[Records to process Boundary: Start]

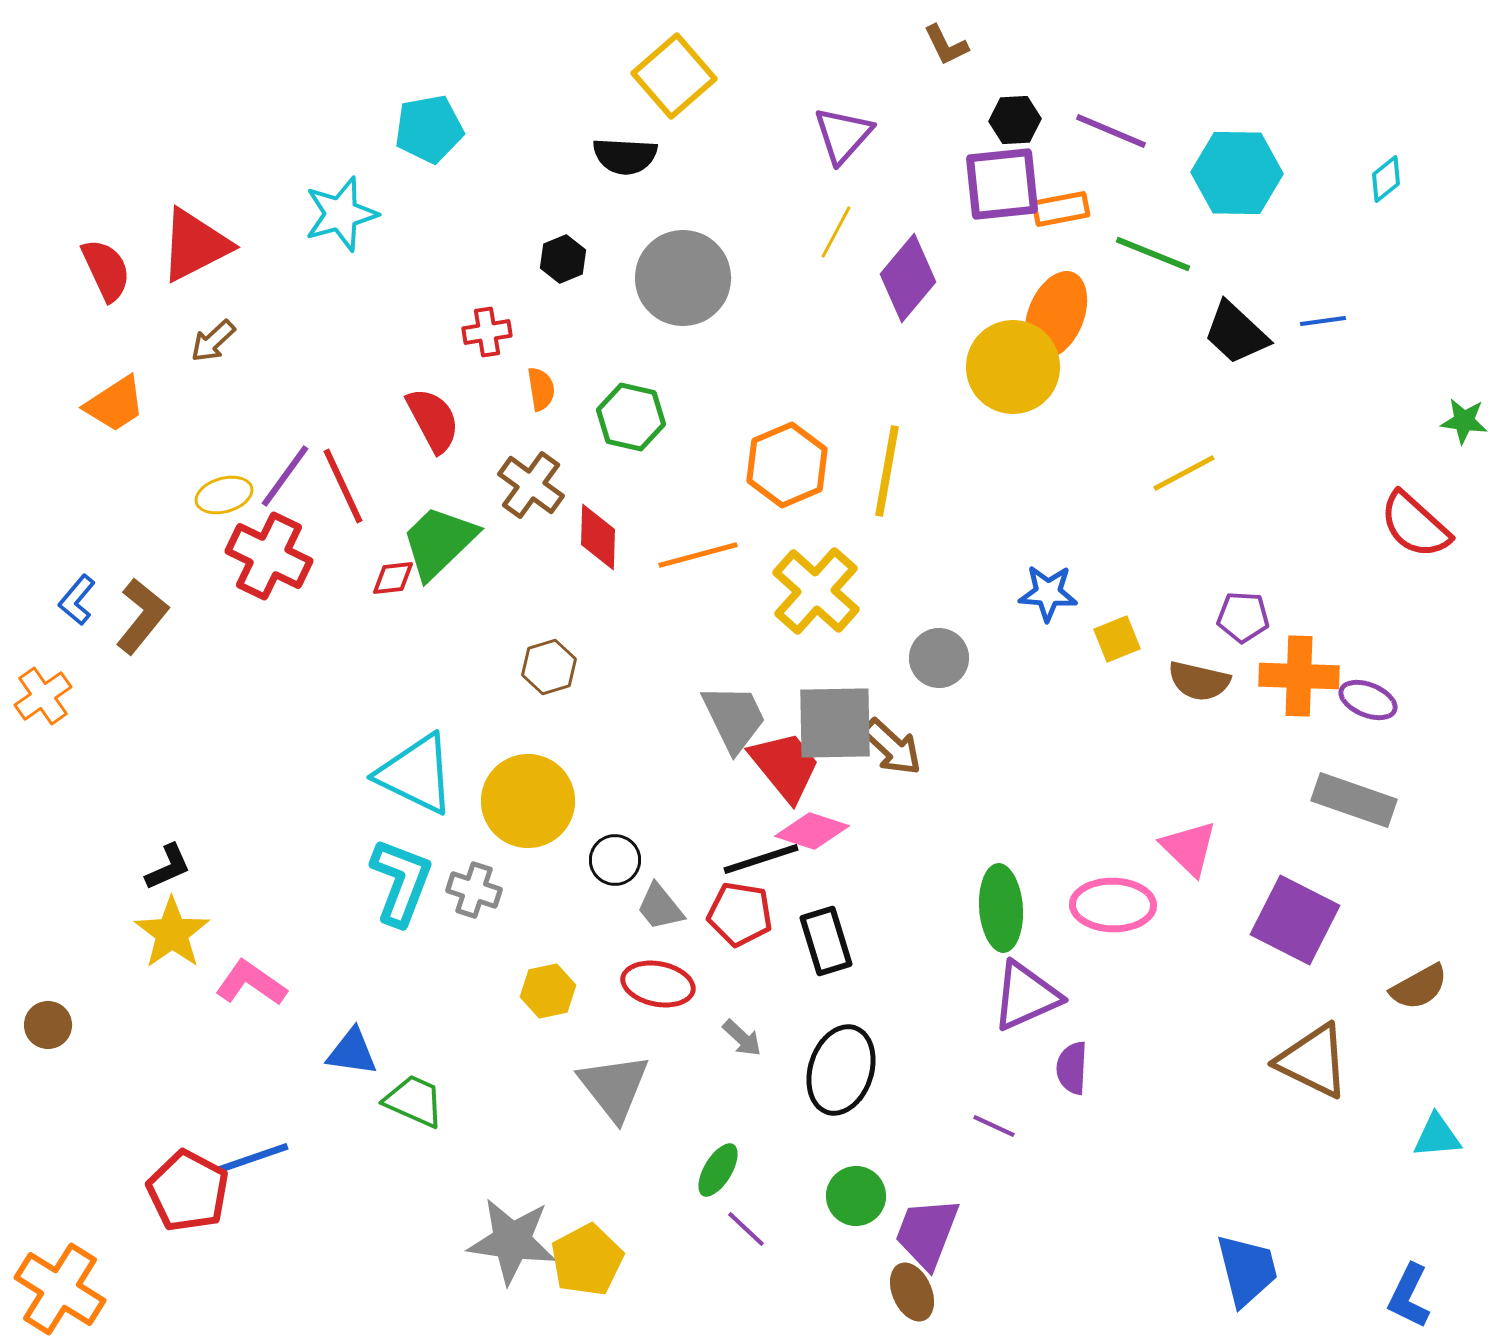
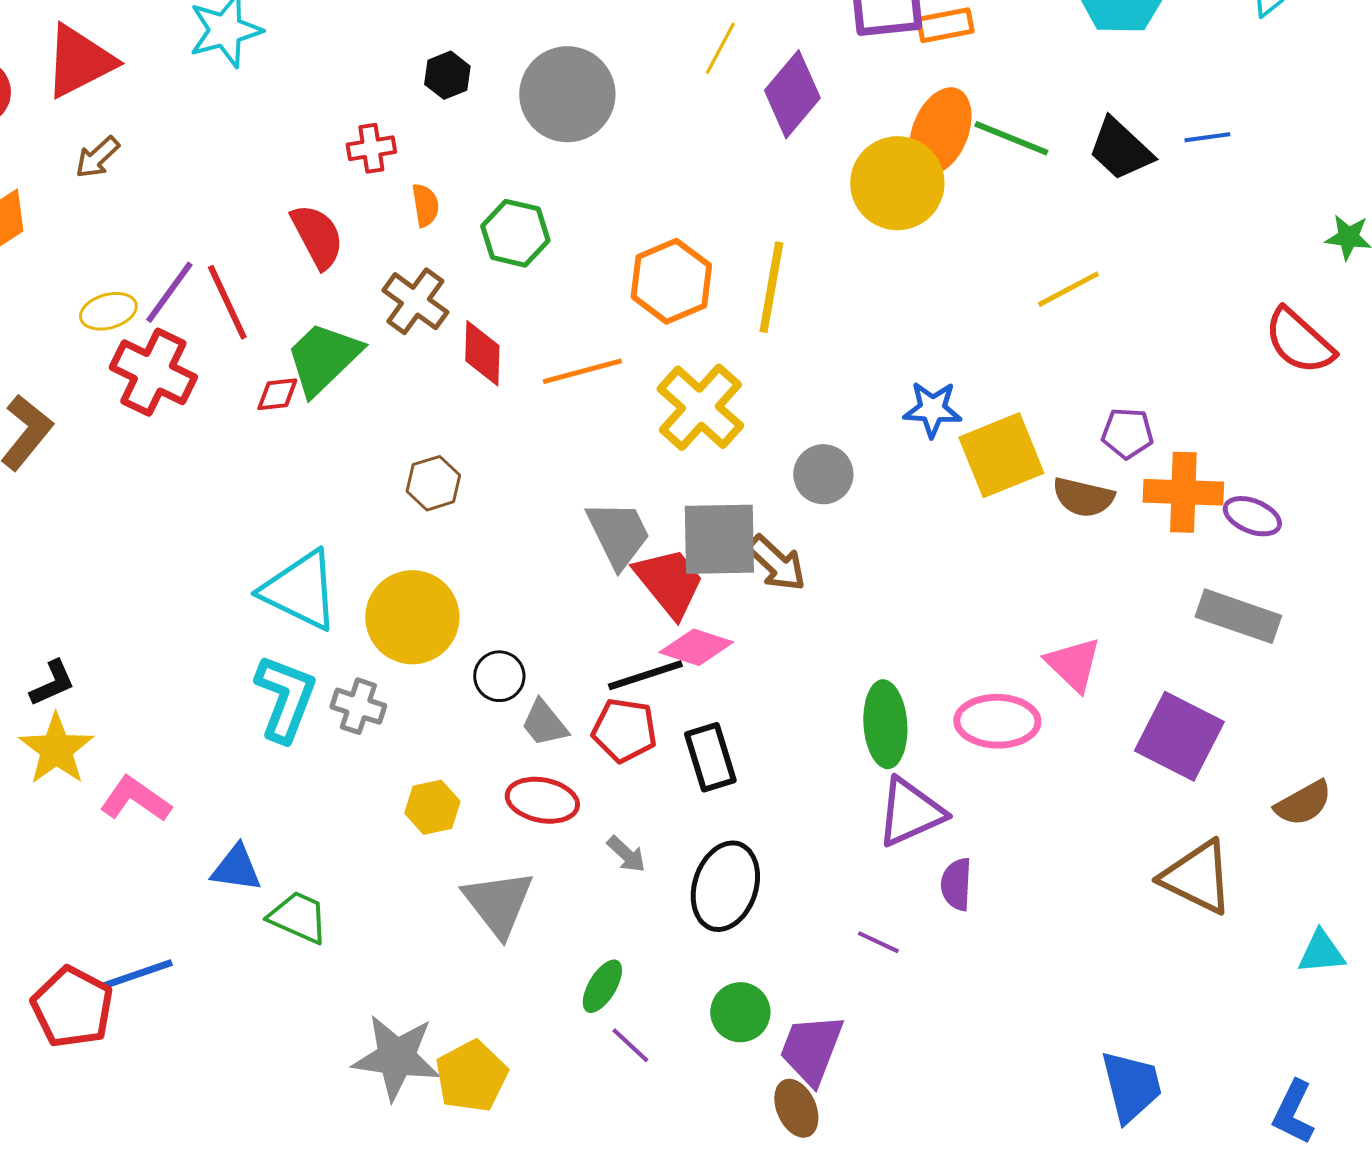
green line: (1153, 254) -> (1011, 138), moved
yellow square: (1117, 639) -> (1001, 455), size x1.8

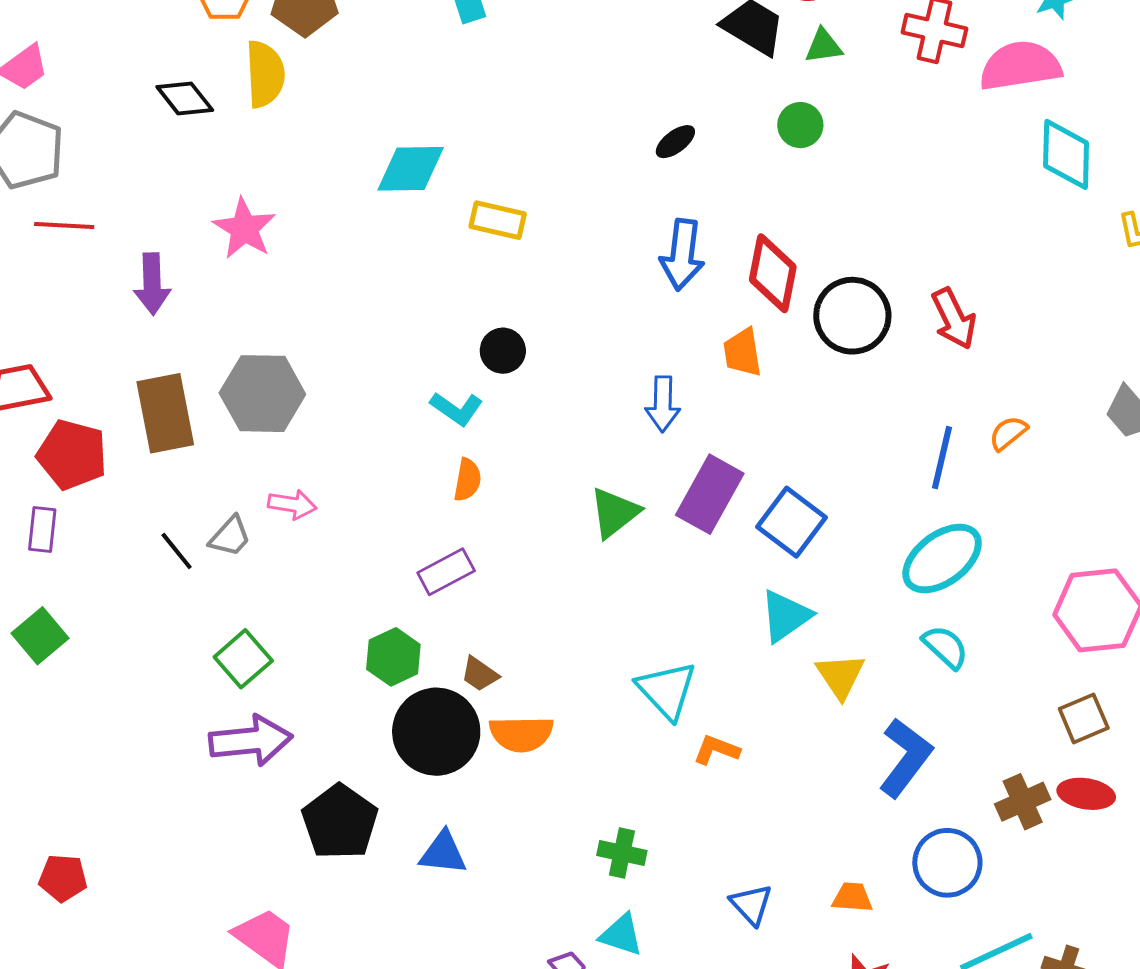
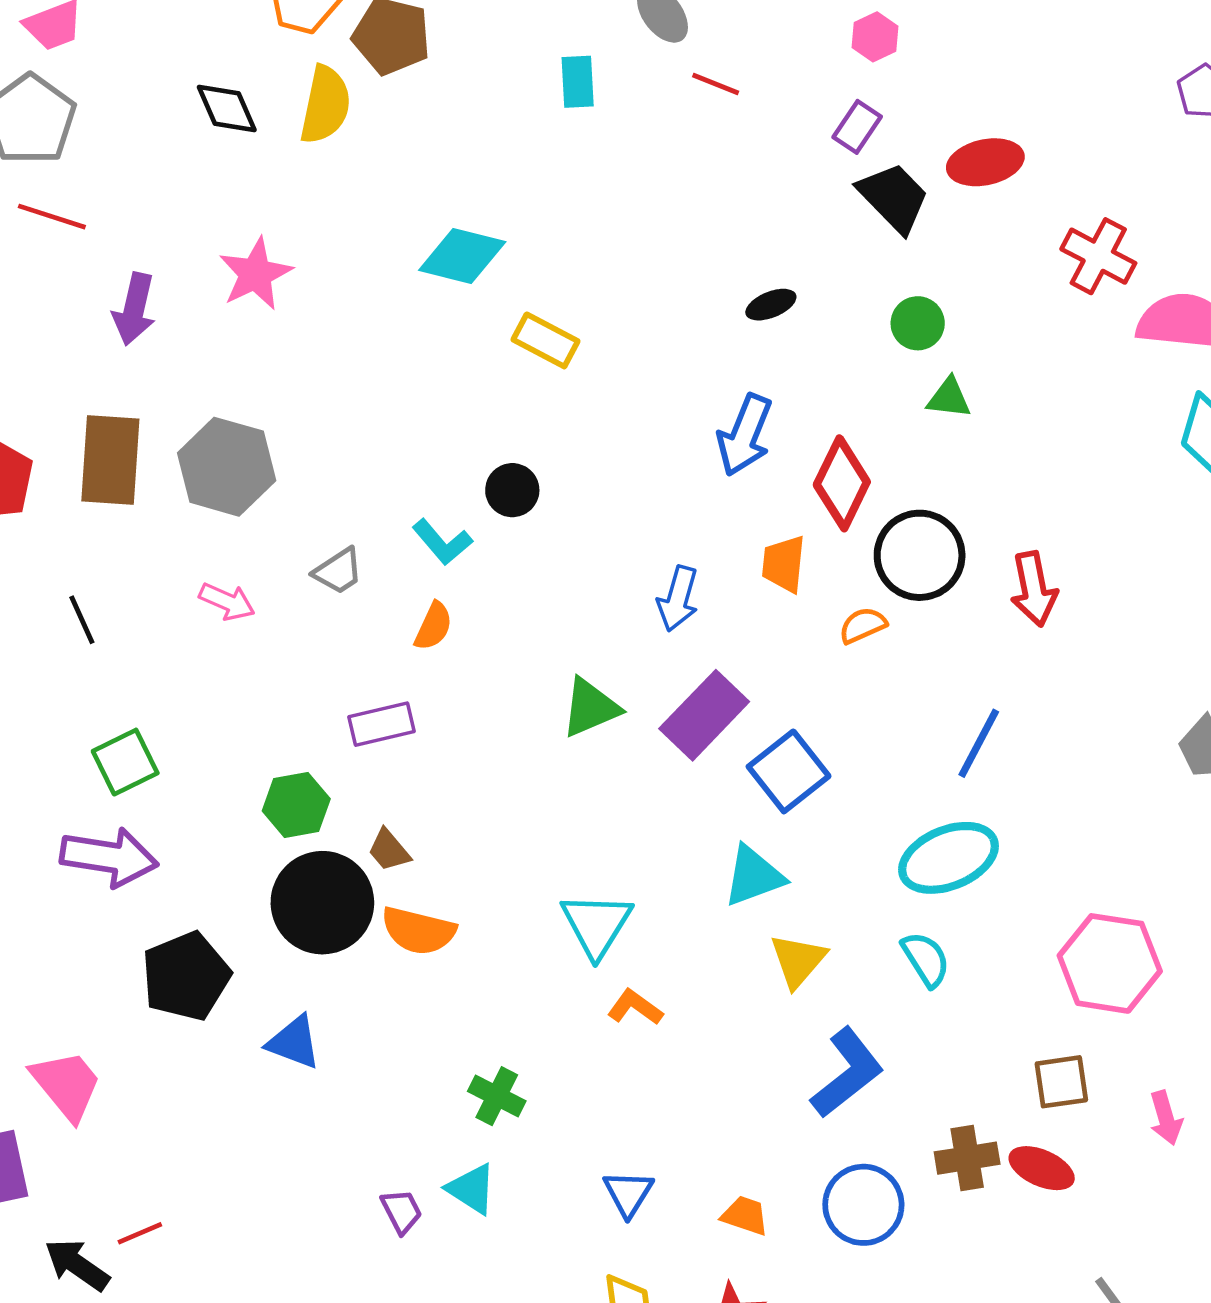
green triangle: (824, 46) -> (949, 398), moved
orange semicircle: (1008, 433) -> (863, 625), moved
gray trapezoid: (230, 536) -> (338, 571), moved

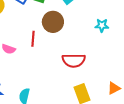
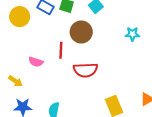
red semicircle: (74, 60) -> (85, 70), moved

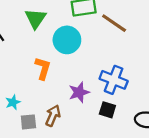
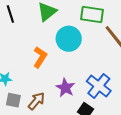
purple star: (79, 92) -> (65, 88), turned 30

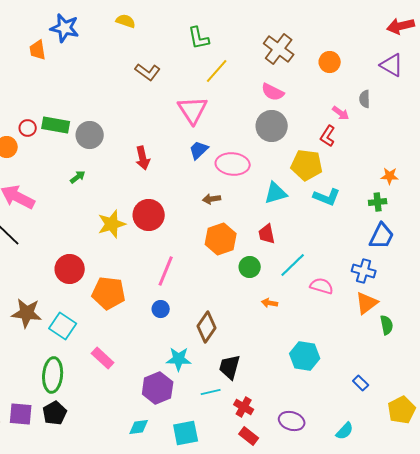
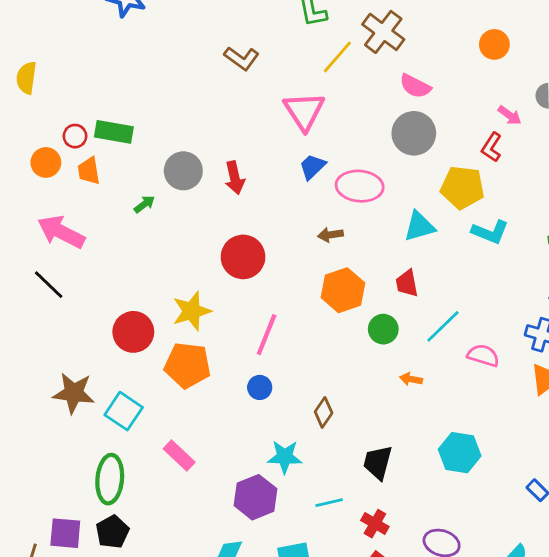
brown cross: (279, 49) -> (383, 32), moved
orange trapezoid: (38, 50) -> (89, 171), moved
gray circle: (90, 135) -> (183, 171), moved
yellow star: (112, 224) -> (192, 311), moved
brown diamond: (207, 327) -> (324, 412), size x0.7
black trapezoid: (230, 367) -> (378, 462), moved

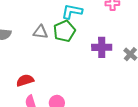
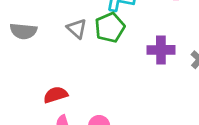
gray triangle: (40, 32) -> (77, 29), turned 35

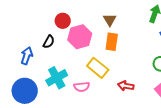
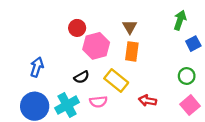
black semicircle: (49, 42) -> (82, 77), moved, turned 32
cyan cross: (57, 78) -> (67, 105), moved

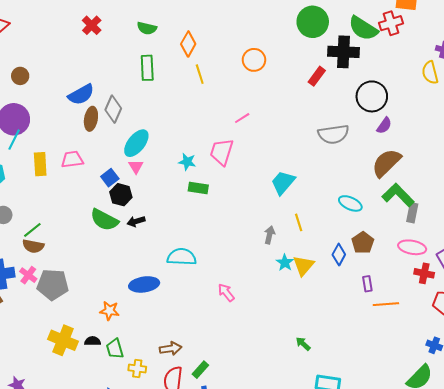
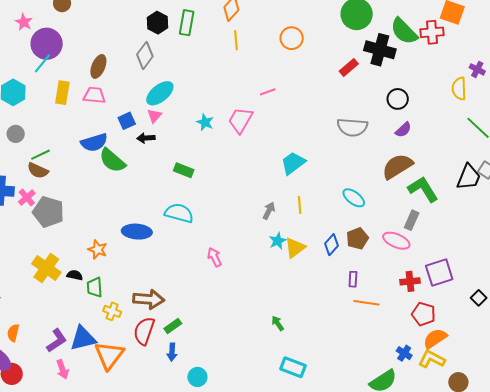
blue semicircle: (81, 94) -> (94, 142), moved
black circle: (372, 96) -> (398, 99), size x0.7
brown ellipse: (91, 119) -> (98, 66), moved
green rectangle: (198, 188) -> (184, 170), moved
black hexagon: (121, 195) -> (157, 23), moved
green L-shape: (398, 195) -> (423, 189), moved
black arrow: (136, 221) -> (146, 138), moved
pink ellipse: (412, 247) -> (396, 241), moved
red cross: (424, 273) -> (410, 281), turned -30
brown arrow: (171, 349) -> (149, 299), size x1.4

[Records to process Boundary: End]

Output nothing but the records above, word for word, with the pictures removed.

| Reply |
green line: (1153, 254) -> (1011, 138), moved
yellow square: (1117, 639) -> (1001, 455), size x1.8

green triangle: (824, 46) -> (949, 398), moved
orange semicircle: (1008, 433) -> (863, 625), moved
gray trapezoid: (230, 536) -> (338, 571), moved

red semicircle: (74, 60) -> (85, 70), moved

purple star: (79, 92) -> (65, 88), turned 30

brown cross: (279, 49) -> (383, 32), moved
orange trapezoid: (38, 50) -> (89, 171), moved
gray circle: (90, 135) -> (183, 171), moved
yellow star: (112, 224) -> (192, 311), moved
brown diamond: (207, 327) -> (324, 412), size x0.7
black trapezoid: (230, 367) -> (378, 462), moved

gray triangle: (40, 32) -> (77, 29), turned 35

black semicircle: (49, 42) -> (82, 77), moved, turned 32
cyan cross: (57, 78) -> (67, 105), moved

blue semicircle: (81, 94) -> (94, 142), moved
black circle: (372, 96) -> (398, 99), size x0.7
brown ellipse: (91, 119) -> (98, 66), moved
green rectangle: (198, 188) -> (184, 170), moved
black hexagon: (121, 195) -> (157, 23), moved
green L-shape: (398, 195) -> (423, 189), moved
black arrow: (136, 221) -> (146, 138), moved
pink ellipse: (412, 247) -> (396, 241), moved
red cross: (424, 273) -> (410, 281), turned -30
brown arrow: (171, 349) -> (149, 299), size x1.4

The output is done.